===== Supplied data =====

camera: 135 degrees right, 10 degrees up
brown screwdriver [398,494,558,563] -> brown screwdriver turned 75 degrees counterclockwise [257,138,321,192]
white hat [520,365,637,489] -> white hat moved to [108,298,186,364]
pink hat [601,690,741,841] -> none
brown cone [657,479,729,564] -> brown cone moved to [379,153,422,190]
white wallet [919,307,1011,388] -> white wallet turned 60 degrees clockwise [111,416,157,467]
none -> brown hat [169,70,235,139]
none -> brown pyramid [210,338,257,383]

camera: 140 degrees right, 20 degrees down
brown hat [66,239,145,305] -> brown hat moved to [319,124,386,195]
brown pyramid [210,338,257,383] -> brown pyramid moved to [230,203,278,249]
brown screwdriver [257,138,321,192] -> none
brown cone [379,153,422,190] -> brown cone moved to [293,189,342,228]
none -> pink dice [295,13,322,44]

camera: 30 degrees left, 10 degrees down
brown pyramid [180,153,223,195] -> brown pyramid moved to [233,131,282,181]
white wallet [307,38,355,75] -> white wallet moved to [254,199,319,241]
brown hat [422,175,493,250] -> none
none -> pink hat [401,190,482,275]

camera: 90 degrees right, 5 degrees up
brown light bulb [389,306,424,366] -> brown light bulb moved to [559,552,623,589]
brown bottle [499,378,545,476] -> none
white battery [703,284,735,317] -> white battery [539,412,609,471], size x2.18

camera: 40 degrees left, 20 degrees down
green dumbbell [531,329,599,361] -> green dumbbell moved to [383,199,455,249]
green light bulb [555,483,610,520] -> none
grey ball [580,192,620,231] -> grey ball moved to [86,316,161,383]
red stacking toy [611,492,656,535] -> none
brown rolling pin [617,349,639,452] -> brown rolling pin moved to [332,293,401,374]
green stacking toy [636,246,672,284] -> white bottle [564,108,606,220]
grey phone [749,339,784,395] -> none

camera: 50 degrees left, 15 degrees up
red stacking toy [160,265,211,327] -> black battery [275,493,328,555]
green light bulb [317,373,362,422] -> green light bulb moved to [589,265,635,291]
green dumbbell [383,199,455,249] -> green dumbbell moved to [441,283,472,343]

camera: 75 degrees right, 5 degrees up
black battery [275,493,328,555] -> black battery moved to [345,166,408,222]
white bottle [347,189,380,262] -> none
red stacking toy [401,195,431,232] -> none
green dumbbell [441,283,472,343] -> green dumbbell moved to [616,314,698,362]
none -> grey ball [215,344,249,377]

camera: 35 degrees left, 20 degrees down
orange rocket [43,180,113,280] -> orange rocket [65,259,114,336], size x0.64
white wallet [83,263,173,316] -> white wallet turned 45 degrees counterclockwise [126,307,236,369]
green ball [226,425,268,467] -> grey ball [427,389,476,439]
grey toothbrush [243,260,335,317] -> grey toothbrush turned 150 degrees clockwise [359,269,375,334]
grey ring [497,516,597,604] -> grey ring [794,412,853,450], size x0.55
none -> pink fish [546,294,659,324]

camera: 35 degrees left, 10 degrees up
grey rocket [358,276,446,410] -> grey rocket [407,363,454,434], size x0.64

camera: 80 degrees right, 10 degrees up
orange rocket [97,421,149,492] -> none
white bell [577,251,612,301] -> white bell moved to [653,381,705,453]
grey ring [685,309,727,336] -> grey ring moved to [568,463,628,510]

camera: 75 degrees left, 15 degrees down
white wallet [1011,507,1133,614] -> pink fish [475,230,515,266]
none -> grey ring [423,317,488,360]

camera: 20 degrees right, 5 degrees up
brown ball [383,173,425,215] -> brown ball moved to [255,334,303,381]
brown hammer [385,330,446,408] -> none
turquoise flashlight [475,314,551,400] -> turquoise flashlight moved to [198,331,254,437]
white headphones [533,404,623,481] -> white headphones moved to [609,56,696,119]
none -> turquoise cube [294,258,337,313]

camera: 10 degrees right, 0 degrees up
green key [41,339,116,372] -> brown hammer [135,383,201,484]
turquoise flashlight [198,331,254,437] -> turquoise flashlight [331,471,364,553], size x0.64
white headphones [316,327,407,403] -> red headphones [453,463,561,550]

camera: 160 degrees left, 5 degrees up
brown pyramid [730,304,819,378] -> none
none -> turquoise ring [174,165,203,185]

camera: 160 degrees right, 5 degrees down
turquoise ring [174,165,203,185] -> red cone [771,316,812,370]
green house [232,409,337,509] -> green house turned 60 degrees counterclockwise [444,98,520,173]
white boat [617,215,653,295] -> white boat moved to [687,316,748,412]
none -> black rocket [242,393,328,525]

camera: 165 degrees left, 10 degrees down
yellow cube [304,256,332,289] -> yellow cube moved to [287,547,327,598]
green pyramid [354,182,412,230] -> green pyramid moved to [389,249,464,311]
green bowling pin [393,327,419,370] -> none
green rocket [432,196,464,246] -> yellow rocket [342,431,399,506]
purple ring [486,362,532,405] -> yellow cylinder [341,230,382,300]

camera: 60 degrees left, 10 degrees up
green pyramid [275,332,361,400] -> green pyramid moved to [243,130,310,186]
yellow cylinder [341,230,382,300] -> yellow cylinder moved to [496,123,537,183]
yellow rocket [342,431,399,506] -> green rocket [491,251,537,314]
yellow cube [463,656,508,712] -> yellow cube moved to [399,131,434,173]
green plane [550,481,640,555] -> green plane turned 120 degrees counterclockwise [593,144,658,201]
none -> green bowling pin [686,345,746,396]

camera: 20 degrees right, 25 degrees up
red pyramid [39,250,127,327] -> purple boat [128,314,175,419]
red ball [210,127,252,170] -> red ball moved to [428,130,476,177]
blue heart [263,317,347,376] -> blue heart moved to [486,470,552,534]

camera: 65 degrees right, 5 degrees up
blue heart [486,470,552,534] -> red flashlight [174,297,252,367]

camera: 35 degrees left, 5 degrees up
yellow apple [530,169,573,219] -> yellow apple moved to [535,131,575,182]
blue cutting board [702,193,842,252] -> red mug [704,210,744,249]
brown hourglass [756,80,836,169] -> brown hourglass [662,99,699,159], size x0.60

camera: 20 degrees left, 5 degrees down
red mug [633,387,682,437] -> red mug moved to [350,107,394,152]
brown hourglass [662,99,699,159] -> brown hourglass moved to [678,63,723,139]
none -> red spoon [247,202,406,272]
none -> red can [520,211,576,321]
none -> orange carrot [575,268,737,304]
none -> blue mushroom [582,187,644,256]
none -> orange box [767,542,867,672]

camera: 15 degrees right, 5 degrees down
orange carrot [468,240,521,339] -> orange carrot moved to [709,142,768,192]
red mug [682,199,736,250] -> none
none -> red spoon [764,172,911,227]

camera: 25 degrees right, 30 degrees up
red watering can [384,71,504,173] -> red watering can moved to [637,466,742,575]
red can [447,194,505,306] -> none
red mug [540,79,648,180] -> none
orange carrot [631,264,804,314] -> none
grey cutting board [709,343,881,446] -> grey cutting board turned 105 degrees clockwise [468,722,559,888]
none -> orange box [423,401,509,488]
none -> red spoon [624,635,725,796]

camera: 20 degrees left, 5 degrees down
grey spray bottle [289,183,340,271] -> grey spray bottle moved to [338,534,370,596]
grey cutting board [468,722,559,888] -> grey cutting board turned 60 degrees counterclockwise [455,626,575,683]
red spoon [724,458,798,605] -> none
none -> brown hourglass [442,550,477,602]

=====

What to produce:
The required answer is the count of lines in the listing that contain the word "cone", with no other text.

Solution to the problem:
3